** Assigned task **
Each entry below is to be given again word for word, with no pictures.

[Modification records]
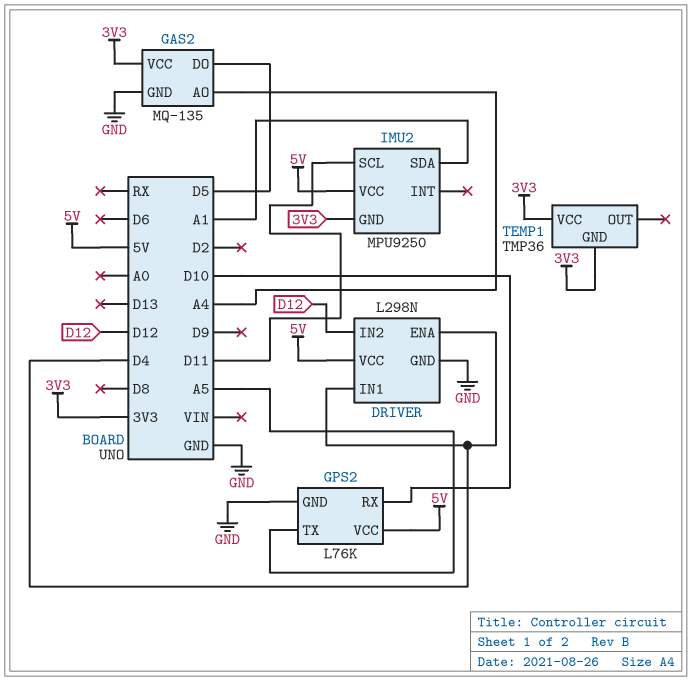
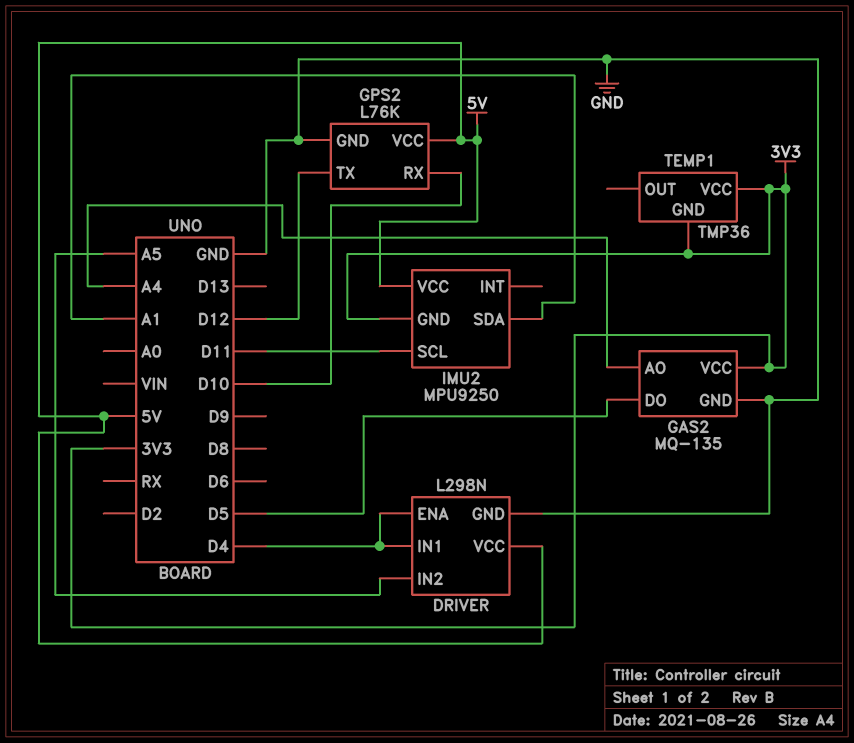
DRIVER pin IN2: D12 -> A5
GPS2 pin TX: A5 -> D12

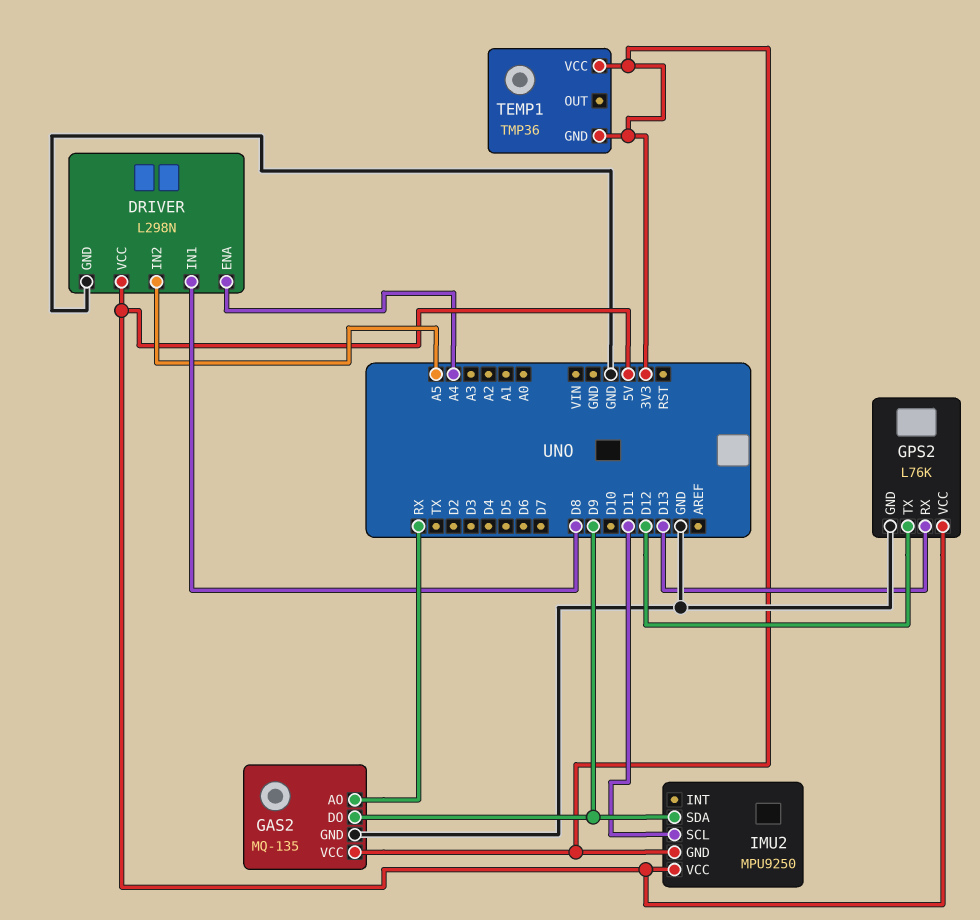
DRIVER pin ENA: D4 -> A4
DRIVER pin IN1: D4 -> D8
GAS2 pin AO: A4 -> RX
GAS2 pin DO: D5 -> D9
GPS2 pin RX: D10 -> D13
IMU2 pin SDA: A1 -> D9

** Answer to this task **
DRIVER pin IN2: D12 -> A5
GPS2 pin TX: A5 -> D12

DRIVER pin ENA: D4 -> A4
DRIVER pin IN1: D4 -> D8
GAS2 pin AO: A4 -> RX
GAS2 pin DO: D5 -> D9
GPS2 pin RX: D10 -> D13
IMU2 pin SDA: A1 -> D9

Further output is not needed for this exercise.